> _WHAT THE TASK ASKS_: For the records below, tally the lines that contain "robot" and give only that number.

> _INFORMATION PROVIDED_:
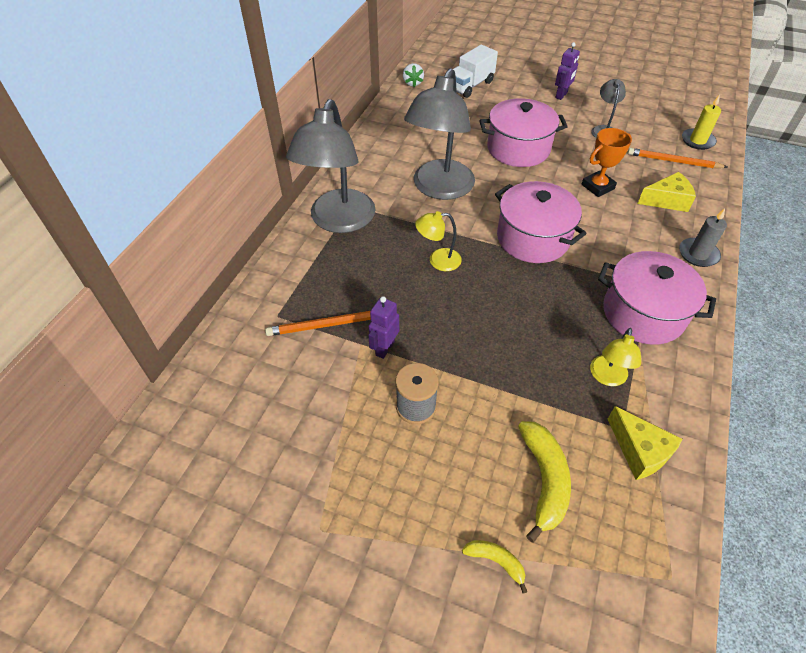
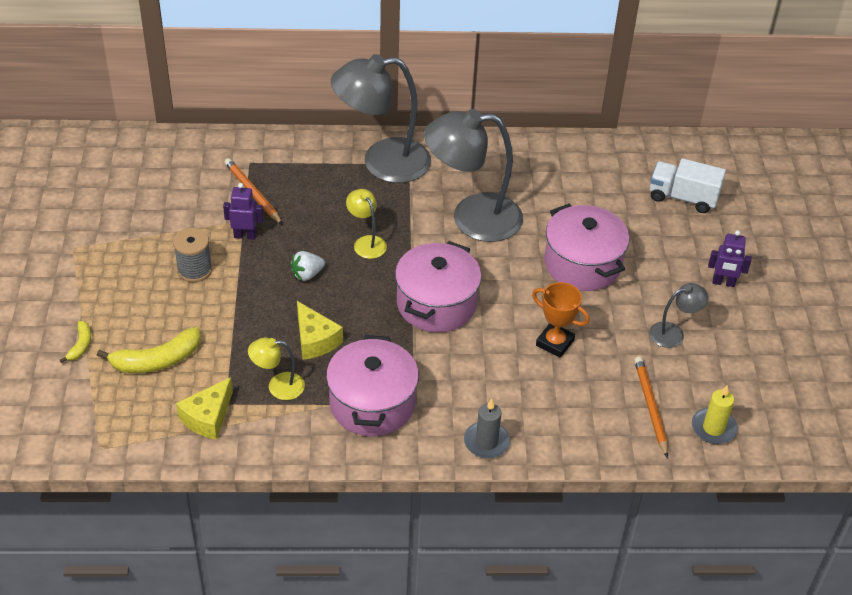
camera: 65 degrees right, 5 degrees down
white strawberry [403,63,424,87] -> white strawberry moved to [290,251,325,281]
yellow cheese [637,172,696,212] -> yellow cheese moved to [297,301,343,360]

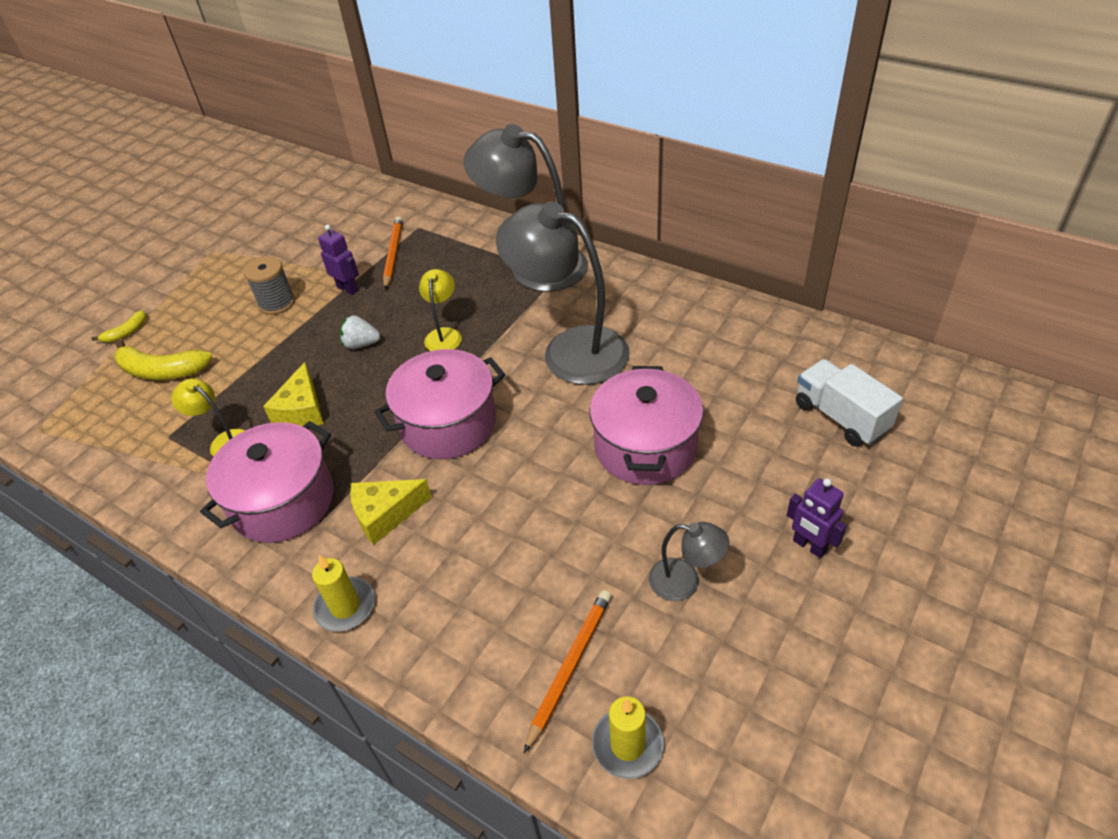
camera: 40 degrees right, 0 degrees up
yellow cheese [176,377,233,440] -> yellow cheese moved to [350,479,432,545]
grey candle [464,398,510,459] -> yellow candle [312,555,375,632]
orange trophy [532,282,590,358] -> none

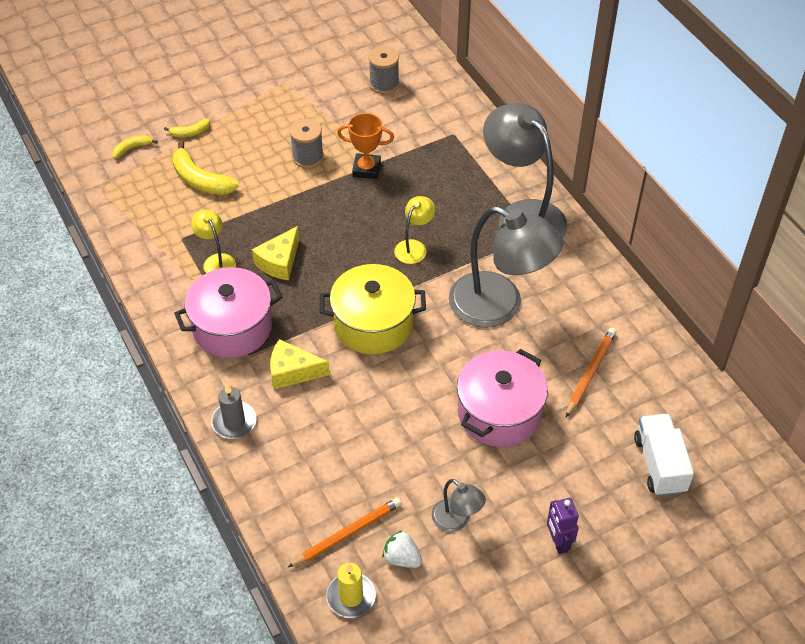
camera: 25 degrees right, 5 degrees up
yellow candle [312,555,375,632] -> grey candle [212,384,256,439]
purple robot [318,224,359,295] -> orange trophy [337,113,394,179]
white strawberry [340,315,380,349] -> white strawberry moved to [382,530,422,568]
pink pot [374,349,505,459] -> yellow pot [320,264,426,354]
orange pencil [383,216,403,290] -> orange pencil moved to [566,328,617,417]
grey lamp [496,202,630,385] -> grey lamp turned 150 degrees clockwise [449,206,563,328]
none -> yellow banana [112,135,158,159]
none -> grey spool [369,46,399,94]

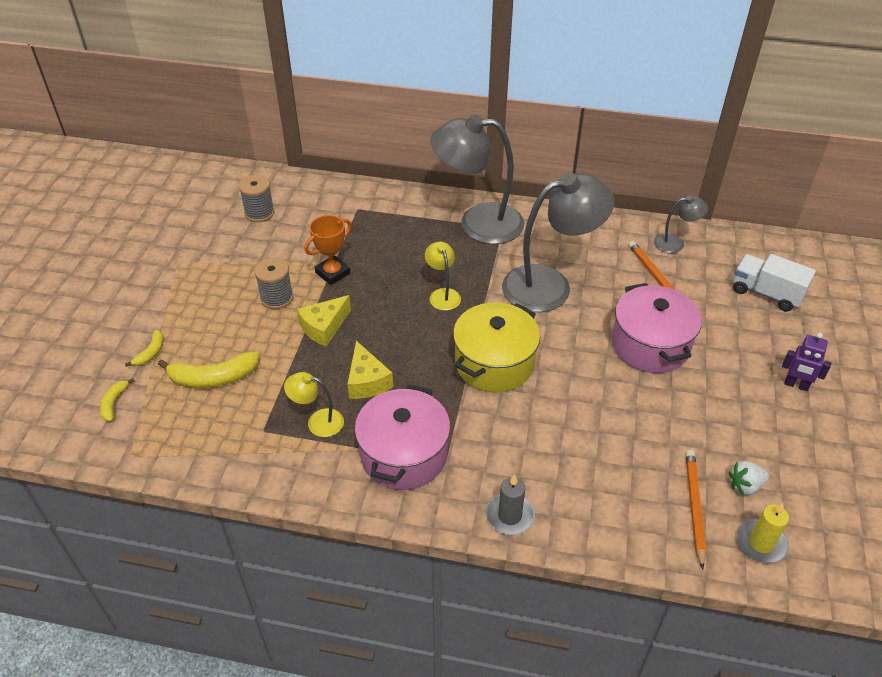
camera: 50 degrees left, 5 degrees down
yellow cheese [270,339,330,389] -> yellow cheese moved to [297,295,351,347]
grey lamp [432,479,486,532] -> grey lamp moved to [654,195,708,253]

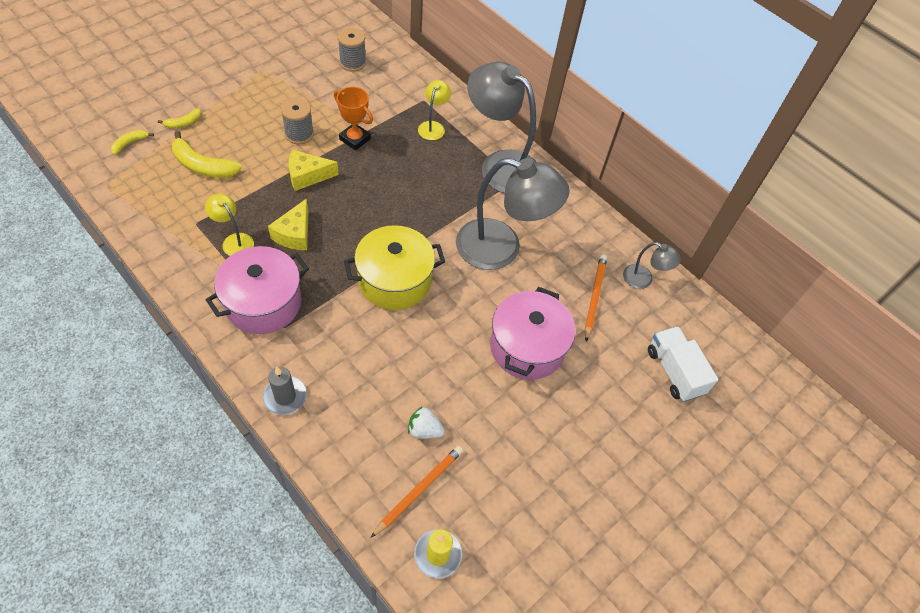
camera: 30 degrees right, 10 degrees up
orange trophy [305,215,352,285] -> orange trophy turned 45 degrees clockwise [334,87,373,151]
yellow lamp [425,242,461,311] -> yellow lamp moved to [418,80,451,140]
white strawberry [729,461,769,496] -> white strawberry moved to [408,407,445,439]
purple robot [782,333,831,391] -> none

> _EXERCISE SOLUTION_: 2